--- Aim ---
Copy the listing below line for line, with no changes.

(Word and element location listing)
◆ ◆ ◆ ◆ ◆ ◆ ◆

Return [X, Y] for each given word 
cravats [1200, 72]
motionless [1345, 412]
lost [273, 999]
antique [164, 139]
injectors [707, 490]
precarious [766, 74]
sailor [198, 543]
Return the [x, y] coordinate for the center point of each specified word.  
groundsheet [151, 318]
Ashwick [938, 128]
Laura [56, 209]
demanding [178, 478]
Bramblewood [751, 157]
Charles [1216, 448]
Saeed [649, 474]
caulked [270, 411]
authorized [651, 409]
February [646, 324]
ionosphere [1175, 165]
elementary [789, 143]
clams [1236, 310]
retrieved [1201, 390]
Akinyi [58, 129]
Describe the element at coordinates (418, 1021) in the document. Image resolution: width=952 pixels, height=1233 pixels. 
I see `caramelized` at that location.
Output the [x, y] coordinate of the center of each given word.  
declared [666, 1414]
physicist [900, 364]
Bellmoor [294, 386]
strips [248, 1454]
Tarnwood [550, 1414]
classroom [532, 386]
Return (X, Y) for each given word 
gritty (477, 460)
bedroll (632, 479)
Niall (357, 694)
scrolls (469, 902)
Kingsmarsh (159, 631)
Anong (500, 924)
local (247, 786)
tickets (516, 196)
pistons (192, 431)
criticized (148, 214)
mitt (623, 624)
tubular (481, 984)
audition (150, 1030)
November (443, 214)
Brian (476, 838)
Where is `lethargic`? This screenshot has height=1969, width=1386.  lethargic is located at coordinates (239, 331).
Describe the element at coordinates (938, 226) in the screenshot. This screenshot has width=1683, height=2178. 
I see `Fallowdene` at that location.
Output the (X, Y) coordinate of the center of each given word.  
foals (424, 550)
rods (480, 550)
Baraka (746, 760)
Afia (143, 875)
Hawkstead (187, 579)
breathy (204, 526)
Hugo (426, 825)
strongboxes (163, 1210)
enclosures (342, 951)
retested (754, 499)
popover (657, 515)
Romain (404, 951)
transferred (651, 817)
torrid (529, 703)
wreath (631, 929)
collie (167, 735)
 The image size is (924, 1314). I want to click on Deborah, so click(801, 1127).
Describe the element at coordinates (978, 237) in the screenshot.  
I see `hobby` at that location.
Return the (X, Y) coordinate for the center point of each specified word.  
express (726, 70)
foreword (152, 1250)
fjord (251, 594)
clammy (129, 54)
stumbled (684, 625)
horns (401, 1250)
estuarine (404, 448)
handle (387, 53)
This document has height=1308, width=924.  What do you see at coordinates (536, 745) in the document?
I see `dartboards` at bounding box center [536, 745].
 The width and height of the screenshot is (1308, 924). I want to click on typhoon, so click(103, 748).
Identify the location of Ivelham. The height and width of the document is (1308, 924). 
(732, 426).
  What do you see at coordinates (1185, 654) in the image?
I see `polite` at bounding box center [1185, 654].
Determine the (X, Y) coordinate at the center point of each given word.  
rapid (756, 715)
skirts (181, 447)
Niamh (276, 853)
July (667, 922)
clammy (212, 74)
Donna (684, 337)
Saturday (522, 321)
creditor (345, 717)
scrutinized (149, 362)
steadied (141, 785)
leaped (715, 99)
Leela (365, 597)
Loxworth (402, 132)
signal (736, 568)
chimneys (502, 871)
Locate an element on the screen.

◆ ◆ ◆ ◆ ◆ ◆ ◆

--- Answer to this problem ---
Return [X, Y] for each given word 
cravats [1200, 72]
motionless [1345, 412]
lost [273, 999]
antique [164, 139]
injectors [707, 490]
precarious [766, 74]
sailor [198, 543]
Return the [x, y] coordinate for the center point of each specified word.  
groundsheet [151, 318]
Ashwick [938, 128]
Laura [56, 209]
demanding [178, 478]
Bramblewood [751, 157]
Charles [1216, 448]
Saeed [649, 474]
caulked [270, 411]
authorized [651, 409]
February [646, 324]
ionosphere [1175, 165]
elementary [789, 143]
clams [1236, 310]
retrieved [1201, 390]
Akinyi [58, 129]
Describe the element at coordinates (418, 1021) in the document. Image resolution: width=952 pixels, height=1233 pixels. 
I see `caramelized` at that location.
Output the [x, y] coordinate of the center of each given word.  
declared [666, 1414]
physicist [900, 364]
Bellmoor [294, 386]
strips [248, 1454]
Tarnwood [550, 1414]
classroom [532, 386]
Return (X, Y) for each given word 
gritty (477, 460)
bedroll (632, 479)
Niall (357, 694)
scrolls (469, 902)
Kingsmarsh (159, 631)
Anong (500, 924)
local (247, 786)
tickets (516, 196)
pistons (192, 431)
criticized (148, 214)
mitt (623, 624)
tubular (481, 984)
audition (150, 1030)
November (443, 214)
Brian (476, 838)
Where is `lethargic`? This screenshot has height=1969, width=1386.  lethargic is located at coordinates (239, 331).
Describe the element at coordinates (938, 226) in the screenshot. This screenshot has width=1683, height=2178. 
I see `Fallowdene` at that location.
Output the (X, Y) coordinate of the center of each given word.  
foals (424, 550)
rods (480, 550)
Baraka (746, 760)
Afia (143, 875)
Hawkstead (187, 579)
breathy (204, 526)
Hugo (426, 825)
strongboxes (163, 1210)
enclosures (342, 951)
retested (754, 499)
popover (657, 515)
Romain (404, 951)
transferred (651, 817)
torrid (529, 703)
wreath (631, 929)
collie (167, 735)
 The image size is (924, 1314). I want to click on Deborah, so click(801, 1127).
Describe the element at coordinates (978, 237) in the screenshot.  
I see `hobby` at that location.
Return the (X, Y) coordinate for the center point of each specified word.  
express (726, 70)
foreword (152, 1250)
fjord (251, 594)
clammy (129, 54)
stumbled (684, 625)
horns (401, 1250)
estuarine (404, 448)
handle (387, 53)
This document has height=1308, width=924.  What do you see at coordinates (536, 745) in the document?
I see `dartboards` at bounding box center [536, 745].
 The width and height of the screenshot is (1308, 924). I want to click on typhoon, so click(103, 748).
Identify the location of Ivelham. The height and width of the document is (1308, 924). 
(732, 426).
  What do you see at coordinates (1185, 654) in the image?
I see `polite` at bounding box center [1185, 654].
Determine the (X, Y) coordinate at the center point of each given word.  
rapid (756, 715)
skirts (181, 447)
Niamh (276, 853)
July (667, 922)
clammy (212, 74)
Donna (684, 337)
Saturday (522, 321)
creditor (345, 717)
scrutinized (149, 362)
steadied (141, 785)
leaped (715, 99)
Leela (365, 597)
Loxworth (402, 132)
signal (736, 568)
chimneys (502, 871)
Locate an element on the screen.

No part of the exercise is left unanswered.